#### Problem to work on
Beneath this task is a listing; tally its lines that contain "AGND" and give only the total.

#### Given records
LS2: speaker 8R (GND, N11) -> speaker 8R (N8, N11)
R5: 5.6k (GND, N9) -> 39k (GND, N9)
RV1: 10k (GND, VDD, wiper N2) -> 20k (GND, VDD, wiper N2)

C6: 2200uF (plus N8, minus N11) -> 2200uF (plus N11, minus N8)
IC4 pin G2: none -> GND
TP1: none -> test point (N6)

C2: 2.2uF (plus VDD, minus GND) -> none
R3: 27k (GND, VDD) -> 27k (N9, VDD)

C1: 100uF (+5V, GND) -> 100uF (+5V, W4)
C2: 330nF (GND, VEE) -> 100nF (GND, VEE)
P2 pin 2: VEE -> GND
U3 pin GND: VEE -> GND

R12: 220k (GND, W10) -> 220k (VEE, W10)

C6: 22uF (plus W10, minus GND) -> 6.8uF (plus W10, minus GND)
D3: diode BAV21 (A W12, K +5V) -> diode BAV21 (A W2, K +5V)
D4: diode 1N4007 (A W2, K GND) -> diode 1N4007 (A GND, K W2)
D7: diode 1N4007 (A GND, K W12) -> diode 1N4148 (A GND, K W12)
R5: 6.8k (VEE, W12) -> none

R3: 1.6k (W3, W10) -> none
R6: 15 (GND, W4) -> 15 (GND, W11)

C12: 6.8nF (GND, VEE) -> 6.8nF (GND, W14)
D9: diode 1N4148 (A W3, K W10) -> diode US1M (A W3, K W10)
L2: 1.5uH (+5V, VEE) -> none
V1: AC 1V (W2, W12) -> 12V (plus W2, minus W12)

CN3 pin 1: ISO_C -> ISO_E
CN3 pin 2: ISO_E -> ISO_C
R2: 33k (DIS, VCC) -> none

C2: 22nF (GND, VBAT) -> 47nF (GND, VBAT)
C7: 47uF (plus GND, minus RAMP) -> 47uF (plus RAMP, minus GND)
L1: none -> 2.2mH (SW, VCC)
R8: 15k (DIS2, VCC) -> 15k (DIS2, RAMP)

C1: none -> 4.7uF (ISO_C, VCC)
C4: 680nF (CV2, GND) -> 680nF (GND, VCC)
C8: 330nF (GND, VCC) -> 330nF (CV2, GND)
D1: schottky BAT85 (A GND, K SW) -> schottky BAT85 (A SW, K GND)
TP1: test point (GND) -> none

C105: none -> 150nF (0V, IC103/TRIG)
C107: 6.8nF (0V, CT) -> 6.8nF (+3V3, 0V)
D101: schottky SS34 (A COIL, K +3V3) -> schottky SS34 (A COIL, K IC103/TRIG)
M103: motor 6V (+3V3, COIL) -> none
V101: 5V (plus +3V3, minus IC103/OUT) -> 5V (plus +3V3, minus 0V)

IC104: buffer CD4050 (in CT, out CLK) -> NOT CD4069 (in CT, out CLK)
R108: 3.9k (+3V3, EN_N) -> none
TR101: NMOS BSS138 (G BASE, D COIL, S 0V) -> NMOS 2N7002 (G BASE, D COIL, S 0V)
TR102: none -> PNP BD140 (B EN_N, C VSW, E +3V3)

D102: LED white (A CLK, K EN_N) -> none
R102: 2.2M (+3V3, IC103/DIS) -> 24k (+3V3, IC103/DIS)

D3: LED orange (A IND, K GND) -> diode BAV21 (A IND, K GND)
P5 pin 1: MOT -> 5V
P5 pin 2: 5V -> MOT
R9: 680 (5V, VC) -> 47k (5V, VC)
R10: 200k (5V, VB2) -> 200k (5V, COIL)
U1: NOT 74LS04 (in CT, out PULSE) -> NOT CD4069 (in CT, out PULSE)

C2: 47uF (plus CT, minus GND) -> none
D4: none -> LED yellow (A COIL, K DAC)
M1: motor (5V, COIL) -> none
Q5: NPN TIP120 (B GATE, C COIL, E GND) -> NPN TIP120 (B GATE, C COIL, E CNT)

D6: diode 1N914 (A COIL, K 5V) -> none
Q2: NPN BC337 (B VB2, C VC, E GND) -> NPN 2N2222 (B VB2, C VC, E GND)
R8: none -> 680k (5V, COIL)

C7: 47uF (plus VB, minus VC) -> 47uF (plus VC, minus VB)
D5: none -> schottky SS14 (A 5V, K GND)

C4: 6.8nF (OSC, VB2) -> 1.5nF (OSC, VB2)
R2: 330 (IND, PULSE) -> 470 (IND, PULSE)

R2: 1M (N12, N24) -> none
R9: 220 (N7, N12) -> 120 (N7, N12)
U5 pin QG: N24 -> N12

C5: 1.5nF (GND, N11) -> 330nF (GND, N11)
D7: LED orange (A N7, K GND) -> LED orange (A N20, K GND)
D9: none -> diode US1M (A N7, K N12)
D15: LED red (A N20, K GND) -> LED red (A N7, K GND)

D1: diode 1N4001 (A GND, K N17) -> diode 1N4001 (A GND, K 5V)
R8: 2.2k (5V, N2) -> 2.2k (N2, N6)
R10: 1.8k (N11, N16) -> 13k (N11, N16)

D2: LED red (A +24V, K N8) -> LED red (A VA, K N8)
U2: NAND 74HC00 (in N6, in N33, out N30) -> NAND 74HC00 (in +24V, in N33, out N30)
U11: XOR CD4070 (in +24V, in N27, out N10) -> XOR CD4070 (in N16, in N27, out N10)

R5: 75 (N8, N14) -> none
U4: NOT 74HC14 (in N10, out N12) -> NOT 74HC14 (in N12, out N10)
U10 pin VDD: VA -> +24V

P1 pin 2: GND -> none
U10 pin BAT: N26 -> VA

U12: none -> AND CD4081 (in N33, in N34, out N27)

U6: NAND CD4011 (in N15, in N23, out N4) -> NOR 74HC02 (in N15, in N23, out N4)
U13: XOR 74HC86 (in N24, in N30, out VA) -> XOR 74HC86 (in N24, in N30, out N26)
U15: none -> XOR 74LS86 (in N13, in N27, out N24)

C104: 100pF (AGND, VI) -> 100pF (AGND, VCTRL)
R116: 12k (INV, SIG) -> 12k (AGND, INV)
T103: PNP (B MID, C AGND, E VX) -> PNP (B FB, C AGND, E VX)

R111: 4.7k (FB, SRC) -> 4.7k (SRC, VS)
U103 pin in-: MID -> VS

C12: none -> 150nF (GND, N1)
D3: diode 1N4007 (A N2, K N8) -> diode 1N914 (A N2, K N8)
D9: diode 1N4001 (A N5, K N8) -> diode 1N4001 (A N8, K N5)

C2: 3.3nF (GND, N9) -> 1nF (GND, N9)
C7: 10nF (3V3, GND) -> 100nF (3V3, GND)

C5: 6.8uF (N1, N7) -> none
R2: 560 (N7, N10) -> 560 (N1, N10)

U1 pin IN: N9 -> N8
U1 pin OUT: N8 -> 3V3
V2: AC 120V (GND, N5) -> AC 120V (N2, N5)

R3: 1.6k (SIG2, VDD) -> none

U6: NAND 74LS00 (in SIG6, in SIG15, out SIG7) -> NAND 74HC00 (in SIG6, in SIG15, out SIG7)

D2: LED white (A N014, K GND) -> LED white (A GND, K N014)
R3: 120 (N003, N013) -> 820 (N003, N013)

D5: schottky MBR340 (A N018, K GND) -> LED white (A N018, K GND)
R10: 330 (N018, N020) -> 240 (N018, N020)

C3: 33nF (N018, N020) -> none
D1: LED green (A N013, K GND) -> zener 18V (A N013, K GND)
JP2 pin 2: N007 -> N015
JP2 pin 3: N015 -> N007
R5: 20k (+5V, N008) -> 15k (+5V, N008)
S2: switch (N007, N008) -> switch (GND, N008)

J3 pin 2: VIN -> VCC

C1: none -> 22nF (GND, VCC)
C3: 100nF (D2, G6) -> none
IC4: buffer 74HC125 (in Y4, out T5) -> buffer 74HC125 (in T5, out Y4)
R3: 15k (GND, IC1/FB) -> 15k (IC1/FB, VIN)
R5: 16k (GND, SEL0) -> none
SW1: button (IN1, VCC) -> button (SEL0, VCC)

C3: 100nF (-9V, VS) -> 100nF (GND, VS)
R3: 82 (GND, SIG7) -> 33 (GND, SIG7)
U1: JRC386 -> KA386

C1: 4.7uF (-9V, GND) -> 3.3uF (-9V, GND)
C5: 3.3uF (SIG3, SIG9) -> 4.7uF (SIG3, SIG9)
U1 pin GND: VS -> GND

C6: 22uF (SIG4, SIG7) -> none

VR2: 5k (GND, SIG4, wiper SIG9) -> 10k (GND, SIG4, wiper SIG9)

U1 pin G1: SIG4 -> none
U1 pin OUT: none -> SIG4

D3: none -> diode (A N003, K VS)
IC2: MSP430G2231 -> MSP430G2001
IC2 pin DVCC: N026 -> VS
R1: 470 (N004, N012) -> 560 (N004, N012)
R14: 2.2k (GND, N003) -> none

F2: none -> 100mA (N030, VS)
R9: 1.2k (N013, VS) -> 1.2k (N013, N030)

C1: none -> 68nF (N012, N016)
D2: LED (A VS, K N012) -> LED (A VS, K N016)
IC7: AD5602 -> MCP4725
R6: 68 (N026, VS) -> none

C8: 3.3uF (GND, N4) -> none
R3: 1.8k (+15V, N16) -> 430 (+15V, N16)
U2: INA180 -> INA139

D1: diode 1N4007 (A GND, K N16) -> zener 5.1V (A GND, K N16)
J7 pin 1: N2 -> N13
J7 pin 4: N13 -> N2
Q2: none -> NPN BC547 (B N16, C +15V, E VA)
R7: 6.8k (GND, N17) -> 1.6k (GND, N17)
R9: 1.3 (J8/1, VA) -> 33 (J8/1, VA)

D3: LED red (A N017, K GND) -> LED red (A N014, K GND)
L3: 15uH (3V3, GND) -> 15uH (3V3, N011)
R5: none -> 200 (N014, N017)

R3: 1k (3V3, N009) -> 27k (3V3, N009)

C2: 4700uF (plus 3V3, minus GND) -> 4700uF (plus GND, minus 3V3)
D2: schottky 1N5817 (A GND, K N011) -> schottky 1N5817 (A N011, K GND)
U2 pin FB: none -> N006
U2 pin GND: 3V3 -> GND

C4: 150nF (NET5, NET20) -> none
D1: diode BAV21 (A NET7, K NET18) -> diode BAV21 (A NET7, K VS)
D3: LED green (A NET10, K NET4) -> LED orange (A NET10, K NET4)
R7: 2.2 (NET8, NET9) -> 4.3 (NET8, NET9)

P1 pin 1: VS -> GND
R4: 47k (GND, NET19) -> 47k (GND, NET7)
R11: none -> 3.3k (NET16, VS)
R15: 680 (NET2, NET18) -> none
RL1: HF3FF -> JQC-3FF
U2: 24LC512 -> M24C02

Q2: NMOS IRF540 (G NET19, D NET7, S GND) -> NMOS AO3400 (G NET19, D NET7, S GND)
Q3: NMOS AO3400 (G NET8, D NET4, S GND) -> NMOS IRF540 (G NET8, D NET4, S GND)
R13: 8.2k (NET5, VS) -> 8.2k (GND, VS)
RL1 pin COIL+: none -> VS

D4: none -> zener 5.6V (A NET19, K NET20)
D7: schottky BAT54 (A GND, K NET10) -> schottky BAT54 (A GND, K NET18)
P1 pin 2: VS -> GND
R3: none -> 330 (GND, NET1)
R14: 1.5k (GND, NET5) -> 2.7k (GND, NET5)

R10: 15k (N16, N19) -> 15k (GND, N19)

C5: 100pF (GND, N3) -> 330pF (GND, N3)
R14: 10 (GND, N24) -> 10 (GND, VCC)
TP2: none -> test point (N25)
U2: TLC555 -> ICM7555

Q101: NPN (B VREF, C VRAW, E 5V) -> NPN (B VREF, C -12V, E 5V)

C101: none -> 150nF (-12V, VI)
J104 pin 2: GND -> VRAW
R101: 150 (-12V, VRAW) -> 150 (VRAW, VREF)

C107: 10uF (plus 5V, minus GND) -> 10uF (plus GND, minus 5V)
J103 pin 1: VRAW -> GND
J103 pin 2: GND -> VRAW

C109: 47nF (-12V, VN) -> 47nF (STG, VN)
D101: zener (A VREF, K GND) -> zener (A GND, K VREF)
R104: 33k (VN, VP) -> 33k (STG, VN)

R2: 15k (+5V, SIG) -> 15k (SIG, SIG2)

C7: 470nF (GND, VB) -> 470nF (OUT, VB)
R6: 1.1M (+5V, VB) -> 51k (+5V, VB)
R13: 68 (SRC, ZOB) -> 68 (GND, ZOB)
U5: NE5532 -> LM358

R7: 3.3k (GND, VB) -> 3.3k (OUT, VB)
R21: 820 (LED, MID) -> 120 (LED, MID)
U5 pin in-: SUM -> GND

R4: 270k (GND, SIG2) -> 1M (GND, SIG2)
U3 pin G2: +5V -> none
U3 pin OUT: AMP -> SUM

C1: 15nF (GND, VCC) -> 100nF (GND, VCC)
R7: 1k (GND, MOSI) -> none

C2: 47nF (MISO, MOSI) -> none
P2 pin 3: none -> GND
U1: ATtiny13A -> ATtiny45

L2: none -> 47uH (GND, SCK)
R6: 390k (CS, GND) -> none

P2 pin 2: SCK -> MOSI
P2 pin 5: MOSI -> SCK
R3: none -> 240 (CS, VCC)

#### Exercise output
3